» **PROVIDED RECORDS**
================

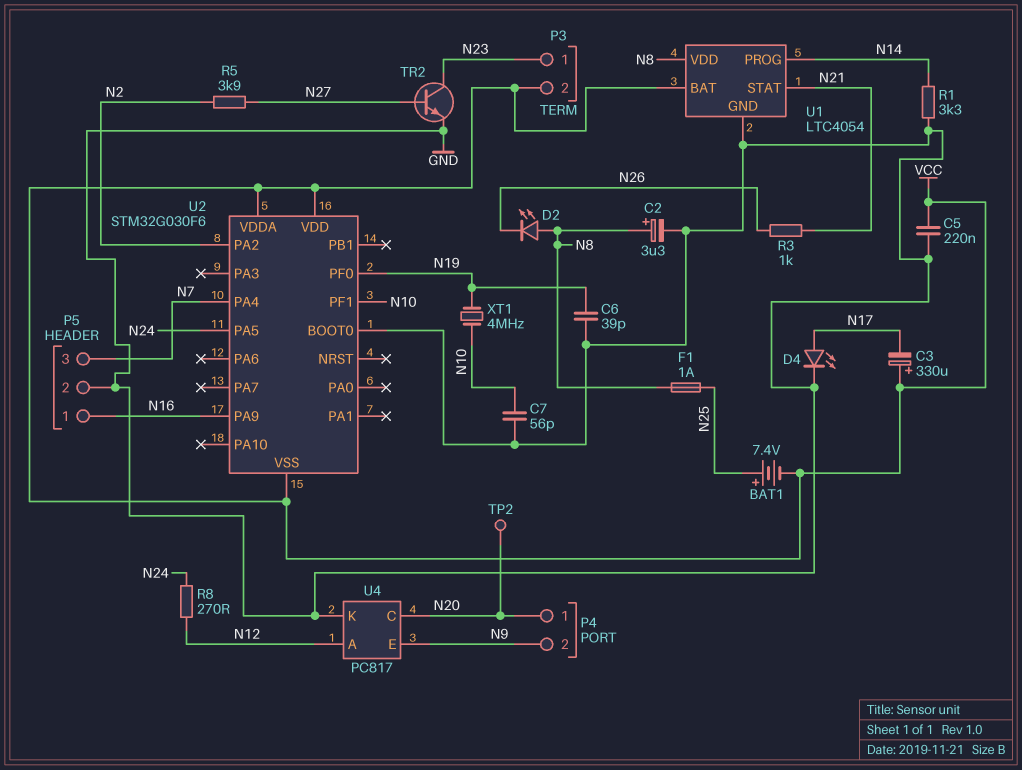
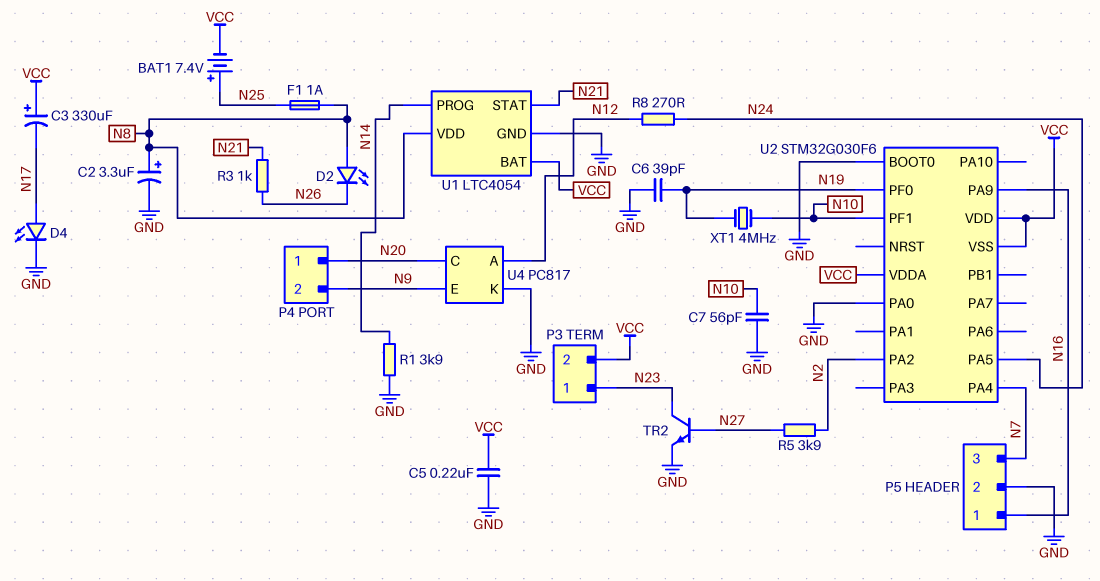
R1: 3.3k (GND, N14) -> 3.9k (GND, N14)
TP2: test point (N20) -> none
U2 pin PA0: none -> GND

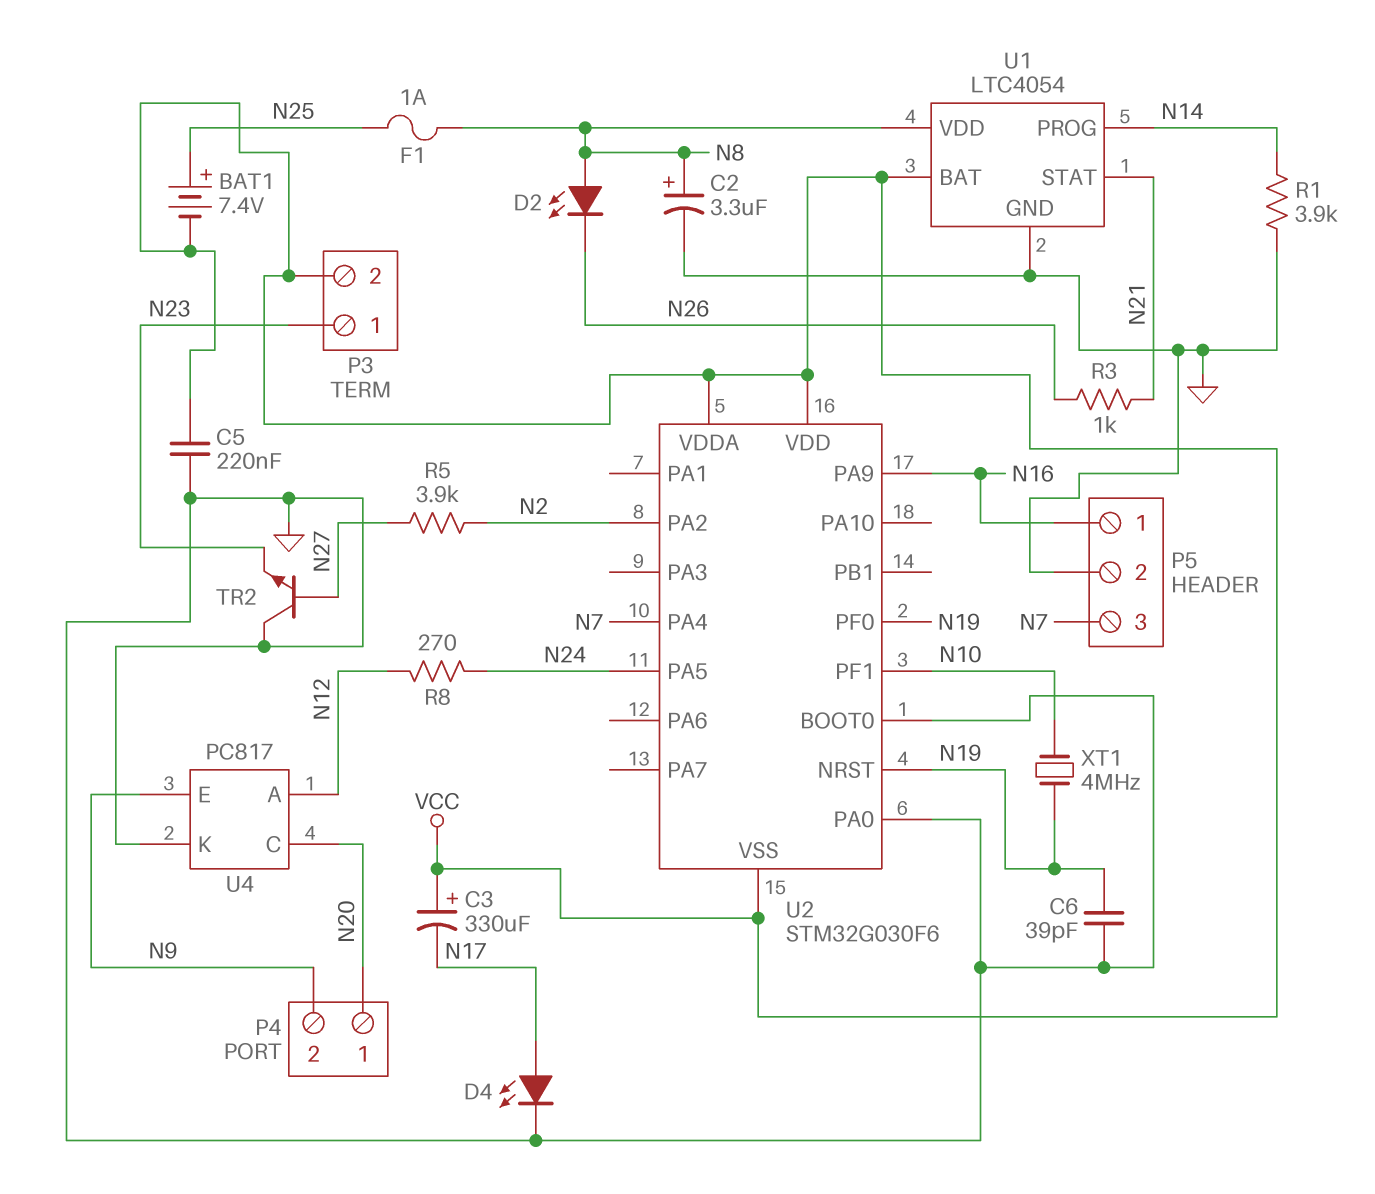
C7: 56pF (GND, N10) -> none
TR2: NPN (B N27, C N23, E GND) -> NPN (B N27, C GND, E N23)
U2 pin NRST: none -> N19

================

» **YOUR INSTRUCTIONS**
Filter the material for the word "none" and copy each matching line.

» **REPLY**
TP2: test point (N20) -> none
U2 pin PA0: none -> GND
C7: 56pF (GND, N10) -> none
U2 pin NRST: none -> N19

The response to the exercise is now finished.